» **WORK TO COMPLETE**
Give the data again exactly, from its opening line through the line in which "R103: none -> 68k (+12V, N008)" appears.

[Records from a collection]
______

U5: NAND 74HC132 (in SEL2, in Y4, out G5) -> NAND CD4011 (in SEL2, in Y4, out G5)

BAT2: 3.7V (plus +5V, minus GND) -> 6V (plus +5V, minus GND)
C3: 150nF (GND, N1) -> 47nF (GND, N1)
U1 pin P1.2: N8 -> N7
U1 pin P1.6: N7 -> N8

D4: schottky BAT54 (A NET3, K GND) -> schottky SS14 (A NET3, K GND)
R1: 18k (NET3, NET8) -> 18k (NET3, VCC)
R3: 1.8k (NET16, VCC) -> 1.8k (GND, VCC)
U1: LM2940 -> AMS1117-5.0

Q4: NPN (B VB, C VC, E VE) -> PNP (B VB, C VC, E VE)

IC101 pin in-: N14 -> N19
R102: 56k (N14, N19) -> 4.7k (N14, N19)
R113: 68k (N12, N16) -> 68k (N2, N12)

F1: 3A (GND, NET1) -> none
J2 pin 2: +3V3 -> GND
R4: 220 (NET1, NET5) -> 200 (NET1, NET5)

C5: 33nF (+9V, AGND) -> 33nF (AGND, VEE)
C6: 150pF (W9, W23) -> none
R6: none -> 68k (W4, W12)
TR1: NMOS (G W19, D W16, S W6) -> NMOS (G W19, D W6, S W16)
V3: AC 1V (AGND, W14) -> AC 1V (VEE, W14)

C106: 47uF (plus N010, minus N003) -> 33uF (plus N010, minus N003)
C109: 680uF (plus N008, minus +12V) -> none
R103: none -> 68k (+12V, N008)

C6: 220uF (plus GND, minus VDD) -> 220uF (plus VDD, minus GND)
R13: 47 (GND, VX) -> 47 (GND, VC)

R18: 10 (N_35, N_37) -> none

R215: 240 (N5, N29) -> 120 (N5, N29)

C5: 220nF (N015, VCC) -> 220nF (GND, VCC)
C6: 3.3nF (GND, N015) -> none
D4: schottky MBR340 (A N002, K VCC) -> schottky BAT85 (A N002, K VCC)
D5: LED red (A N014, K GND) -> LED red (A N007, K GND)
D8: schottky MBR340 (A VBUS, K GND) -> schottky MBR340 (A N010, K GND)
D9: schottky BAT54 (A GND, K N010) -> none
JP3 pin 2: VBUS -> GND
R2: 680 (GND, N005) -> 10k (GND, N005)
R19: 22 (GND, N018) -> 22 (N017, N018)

______

» **EXERCISE OUTPUT**
U5: NAND 74HC132 (in SEL2, in Y4, out G5) -> NAND CD4011 (in SEL2, in Y4, out G5)

BAT2: 3.7V (plus +5V, minus GND) -> 6V (plus +5V, minus GND)
C3: 150nF (GND, N1) -> 47nF (GND, N1)
U1 pin P1.2: N8 -> N7
U1 pin P1.6: N7 -> N8

D4: schottky BAT54 (A NET3, K GND) -> schottky SS14 (A NET3, K GND)
R1: 18k (NET3, NET8) -> 18k (NET3, VCC)
R3: 1.8k (NET16, VCC) -> 1.8k (GND, VCC)
U1: LM2940 -> AMS1117-5.0

Q4: NPN (B VB, C VC, E VE) -> PNP (B VB, C VC, E VE)

IC101 pin in-: N14 -> N19
R102: 56k (N14, N19) -> 4.7k (N14, N19)
R113: 68k (N12, N16) -> 68k (N2, N12)

F1: 3A (GND, NET1) -> none
J2 pin 2: +3V3 -> GND
R4: 220 (NET1, NET5) -> 200 (NET1, NET5)

C5: 33nF (+9V, AGND) -> 33nF (AGND, VEE)
C6: 150pF (W9, W23) -> none
R6: none -> 68k (W4, W12)
TR1: NMOS (G W19, D W16, S W6) -> NMOS (G W19, D W6, S W16)
V3: AC 1V (AGND, W14) -> AC 1V (VEE, W14)

C106: 47uF (plus N010, minus N003) -> 33uF (plus N010, minus N003)
C109: 680uF (plus N008, minus +12V) -> none
R103: none -> 68k (+12V, N008)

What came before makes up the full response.